# SUPPLIED RECORDS start

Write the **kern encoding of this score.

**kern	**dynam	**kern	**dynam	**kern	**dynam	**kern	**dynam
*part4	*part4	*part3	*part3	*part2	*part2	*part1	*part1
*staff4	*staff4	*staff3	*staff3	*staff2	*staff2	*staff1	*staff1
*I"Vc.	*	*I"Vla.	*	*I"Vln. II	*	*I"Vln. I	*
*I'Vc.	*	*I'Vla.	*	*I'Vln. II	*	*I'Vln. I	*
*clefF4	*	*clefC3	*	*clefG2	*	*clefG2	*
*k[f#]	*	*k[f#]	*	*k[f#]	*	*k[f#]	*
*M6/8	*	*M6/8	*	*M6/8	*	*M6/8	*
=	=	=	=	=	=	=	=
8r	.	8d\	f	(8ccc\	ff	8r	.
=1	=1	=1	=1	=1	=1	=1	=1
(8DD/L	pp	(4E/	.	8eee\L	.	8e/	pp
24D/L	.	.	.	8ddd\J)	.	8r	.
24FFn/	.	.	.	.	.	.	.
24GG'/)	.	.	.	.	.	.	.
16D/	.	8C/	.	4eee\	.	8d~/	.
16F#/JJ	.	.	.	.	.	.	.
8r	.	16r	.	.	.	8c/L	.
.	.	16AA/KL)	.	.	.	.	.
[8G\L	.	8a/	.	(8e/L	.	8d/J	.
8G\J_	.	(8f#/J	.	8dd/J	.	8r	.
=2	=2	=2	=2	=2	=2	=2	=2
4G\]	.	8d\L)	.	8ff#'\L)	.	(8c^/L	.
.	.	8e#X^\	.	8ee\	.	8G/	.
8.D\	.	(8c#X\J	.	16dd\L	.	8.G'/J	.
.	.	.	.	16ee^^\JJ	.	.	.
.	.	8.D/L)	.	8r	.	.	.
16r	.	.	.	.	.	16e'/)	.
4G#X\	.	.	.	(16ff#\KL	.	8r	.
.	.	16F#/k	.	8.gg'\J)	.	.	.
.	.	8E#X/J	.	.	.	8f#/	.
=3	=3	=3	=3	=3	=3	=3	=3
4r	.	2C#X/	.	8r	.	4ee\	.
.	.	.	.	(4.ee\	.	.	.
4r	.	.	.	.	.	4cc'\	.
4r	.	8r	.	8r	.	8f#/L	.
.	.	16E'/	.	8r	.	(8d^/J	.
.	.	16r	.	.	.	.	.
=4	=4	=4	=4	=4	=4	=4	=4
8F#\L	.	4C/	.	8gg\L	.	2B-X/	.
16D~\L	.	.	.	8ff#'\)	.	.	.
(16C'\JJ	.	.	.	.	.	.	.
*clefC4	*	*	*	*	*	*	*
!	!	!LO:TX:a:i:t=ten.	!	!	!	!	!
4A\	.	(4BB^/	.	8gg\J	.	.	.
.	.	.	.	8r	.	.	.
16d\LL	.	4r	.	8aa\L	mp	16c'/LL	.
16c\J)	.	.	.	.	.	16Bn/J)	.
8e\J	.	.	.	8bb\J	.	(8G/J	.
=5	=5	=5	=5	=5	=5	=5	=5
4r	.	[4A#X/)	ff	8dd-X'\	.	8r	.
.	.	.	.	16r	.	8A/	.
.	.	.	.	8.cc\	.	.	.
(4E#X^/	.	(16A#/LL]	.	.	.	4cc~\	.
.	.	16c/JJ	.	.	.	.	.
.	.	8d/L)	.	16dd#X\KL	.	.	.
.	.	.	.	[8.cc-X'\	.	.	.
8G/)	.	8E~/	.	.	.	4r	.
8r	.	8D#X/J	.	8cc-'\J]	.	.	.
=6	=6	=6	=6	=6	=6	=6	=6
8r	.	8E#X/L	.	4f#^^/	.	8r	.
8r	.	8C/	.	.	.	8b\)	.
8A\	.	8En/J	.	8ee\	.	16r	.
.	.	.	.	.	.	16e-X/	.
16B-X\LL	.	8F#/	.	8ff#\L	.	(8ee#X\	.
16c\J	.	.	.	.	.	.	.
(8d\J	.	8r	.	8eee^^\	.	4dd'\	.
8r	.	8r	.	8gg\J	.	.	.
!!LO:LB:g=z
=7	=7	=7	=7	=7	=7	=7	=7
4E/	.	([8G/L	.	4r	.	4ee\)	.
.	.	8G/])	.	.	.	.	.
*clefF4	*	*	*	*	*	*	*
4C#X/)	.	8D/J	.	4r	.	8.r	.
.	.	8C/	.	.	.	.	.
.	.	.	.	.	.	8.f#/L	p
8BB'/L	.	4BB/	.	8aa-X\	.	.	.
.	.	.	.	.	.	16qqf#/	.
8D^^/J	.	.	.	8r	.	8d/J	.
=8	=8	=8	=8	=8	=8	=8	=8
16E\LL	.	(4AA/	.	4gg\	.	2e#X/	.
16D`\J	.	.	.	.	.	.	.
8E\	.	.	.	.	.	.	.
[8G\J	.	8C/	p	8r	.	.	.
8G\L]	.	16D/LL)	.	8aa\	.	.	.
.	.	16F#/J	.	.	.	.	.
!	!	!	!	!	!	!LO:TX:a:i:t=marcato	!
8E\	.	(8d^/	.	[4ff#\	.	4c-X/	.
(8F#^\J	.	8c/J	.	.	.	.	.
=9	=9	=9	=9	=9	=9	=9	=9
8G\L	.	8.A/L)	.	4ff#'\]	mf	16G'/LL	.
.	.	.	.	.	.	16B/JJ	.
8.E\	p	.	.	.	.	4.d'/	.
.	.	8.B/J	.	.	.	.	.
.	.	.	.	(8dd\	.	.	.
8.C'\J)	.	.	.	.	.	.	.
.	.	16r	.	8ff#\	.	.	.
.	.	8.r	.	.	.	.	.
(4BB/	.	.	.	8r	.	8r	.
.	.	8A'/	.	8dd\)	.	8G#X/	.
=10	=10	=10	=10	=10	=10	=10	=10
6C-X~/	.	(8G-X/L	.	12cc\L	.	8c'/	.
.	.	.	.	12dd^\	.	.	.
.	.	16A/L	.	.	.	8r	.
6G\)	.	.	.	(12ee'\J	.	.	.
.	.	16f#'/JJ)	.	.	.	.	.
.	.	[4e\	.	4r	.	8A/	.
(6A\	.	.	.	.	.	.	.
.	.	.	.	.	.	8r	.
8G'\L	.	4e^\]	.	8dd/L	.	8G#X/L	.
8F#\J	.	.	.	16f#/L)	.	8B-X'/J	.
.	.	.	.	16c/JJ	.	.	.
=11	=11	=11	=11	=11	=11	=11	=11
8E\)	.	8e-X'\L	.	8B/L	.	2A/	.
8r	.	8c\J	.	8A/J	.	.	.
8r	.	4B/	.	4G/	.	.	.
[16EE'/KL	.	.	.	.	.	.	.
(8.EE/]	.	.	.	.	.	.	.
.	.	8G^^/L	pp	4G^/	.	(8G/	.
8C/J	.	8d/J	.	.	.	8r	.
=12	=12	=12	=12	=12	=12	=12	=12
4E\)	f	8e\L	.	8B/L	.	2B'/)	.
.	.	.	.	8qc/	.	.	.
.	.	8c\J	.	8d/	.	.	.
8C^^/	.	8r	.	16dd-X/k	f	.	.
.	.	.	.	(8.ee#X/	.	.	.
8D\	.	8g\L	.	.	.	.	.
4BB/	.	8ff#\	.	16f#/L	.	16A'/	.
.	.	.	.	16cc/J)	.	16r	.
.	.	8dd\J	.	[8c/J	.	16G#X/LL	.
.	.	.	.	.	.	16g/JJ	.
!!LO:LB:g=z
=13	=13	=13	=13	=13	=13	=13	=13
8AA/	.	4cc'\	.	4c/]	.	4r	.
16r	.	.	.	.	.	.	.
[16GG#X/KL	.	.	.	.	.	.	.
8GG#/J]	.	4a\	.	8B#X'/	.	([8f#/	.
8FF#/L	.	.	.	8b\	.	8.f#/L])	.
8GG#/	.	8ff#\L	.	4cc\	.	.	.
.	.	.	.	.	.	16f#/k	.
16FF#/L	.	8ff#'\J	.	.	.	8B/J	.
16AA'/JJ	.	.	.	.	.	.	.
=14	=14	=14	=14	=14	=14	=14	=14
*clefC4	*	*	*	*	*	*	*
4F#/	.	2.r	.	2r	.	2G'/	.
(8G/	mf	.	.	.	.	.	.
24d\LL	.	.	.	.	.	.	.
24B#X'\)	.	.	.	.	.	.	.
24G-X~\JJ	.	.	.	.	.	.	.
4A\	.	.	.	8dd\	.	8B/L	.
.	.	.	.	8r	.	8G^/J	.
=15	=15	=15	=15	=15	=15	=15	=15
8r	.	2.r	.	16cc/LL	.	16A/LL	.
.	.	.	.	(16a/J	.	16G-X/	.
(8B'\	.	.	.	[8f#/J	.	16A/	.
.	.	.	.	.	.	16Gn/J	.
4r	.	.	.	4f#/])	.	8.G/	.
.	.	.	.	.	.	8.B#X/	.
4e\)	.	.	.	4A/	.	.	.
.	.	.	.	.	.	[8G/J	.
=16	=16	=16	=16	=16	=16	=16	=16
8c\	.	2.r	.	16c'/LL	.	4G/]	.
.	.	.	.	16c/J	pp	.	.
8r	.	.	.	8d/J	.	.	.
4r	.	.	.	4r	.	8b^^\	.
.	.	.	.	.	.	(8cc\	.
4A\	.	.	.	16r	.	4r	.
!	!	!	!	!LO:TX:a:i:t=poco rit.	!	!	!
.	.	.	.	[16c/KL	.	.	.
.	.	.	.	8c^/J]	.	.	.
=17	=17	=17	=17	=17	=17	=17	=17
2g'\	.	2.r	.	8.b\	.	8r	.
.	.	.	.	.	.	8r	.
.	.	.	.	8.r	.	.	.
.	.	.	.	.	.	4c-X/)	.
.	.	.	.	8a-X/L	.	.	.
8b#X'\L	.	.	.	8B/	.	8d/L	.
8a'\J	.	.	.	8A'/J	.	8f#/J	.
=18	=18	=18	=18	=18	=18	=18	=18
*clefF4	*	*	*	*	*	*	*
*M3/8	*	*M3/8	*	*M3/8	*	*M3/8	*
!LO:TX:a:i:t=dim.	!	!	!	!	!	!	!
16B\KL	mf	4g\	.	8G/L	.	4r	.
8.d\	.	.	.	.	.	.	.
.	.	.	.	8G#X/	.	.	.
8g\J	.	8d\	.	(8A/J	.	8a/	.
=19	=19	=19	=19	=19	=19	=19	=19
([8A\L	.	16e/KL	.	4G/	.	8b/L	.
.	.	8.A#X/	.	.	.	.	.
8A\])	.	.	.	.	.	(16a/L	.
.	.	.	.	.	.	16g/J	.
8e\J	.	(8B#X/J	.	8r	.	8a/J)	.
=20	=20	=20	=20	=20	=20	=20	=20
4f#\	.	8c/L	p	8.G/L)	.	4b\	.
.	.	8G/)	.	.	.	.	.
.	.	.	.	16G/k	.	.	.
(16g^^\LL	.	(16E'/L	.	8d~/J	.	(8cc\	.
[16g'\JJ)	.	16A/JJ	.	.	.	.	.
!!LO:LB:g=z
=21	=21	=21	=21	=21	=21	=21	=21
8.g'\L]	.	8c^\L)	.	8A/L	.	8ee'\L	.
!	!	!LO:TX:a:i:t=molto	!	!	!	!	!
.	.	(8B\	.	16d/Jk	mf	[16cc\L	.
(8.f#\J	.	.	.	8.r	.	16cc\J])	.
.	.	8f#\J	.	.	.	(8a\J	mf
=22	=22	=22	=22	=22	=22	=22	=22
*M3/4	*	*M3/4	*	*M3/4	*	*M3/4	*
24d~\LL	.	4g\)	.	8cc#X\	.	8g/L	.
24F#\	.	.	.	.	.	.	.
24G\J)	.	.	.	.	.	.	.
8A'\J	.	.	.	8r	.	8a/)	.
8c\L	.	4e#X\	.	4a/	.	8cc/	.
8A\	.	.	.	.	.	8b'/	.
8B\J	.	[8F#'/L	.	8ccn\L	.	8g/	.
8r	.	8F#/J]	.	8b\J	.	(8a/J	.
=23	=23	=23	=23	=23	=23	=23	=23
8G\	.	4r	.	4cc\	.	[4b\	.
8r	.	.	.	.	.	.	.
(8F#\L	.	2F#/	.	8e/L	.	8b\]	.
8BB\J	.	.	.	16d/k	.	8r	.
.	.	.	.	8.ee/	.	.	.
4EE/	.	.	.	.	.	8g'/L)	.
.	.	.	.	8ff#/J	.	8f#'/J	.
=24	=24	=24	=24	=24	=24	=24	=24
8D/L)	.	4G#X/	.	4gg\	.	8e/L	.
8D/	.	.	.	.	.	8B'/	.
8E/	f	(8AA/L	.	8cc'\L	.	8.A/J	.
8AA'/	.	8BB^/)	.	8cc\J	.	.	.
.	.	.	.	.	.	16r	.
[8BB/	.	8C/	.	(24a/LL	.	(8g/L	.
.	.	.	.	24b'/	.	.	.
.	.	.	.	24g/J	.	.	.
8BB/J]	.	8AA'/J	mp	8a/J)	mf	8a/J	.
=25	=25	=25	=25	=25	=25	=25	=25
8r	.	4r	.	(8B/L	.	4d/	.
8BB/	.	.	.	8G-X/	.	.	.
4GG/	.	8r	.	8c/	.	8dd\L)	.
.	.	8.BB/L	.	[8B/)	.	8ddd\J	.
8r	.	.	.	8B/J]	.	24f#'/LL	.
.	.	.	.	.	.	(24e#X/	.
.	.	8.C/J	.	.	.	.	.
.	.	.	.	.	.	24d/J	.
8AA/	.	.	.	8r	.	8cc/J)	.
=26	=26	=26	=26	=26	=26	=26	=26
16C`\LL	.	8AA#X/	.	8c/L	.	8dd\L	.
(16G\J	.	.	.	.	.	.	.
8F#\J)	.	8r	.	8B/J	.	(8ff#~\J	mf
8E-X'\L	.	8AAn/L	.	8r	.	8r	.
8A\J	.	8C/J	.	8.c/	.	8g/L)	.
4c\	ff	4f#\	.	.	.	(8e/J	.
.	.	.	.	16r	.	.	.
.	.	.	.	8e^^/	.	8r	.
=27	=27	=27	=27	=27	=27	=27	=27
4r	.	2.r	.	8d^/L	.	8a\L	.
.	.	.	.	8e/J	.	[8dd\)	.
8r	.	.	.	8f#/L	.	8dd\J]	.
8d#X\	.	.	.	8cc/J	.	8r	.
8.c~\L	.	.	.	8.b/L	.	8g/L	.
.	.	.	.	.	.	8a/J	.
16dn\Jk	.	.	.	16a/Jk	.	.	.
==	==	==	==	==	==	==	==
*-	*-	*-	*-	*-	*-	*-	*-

# SUPPLIED RECORDS end

:: AIM ::
Gather every line in the entries above that contains the string "kern", matching case exactly.

:: OUTPUT BELOW ::
Write the **kern encoding of this score.
**kern	**dynam	**kern	**dynam	**kern	**dynam	**kern	**dynam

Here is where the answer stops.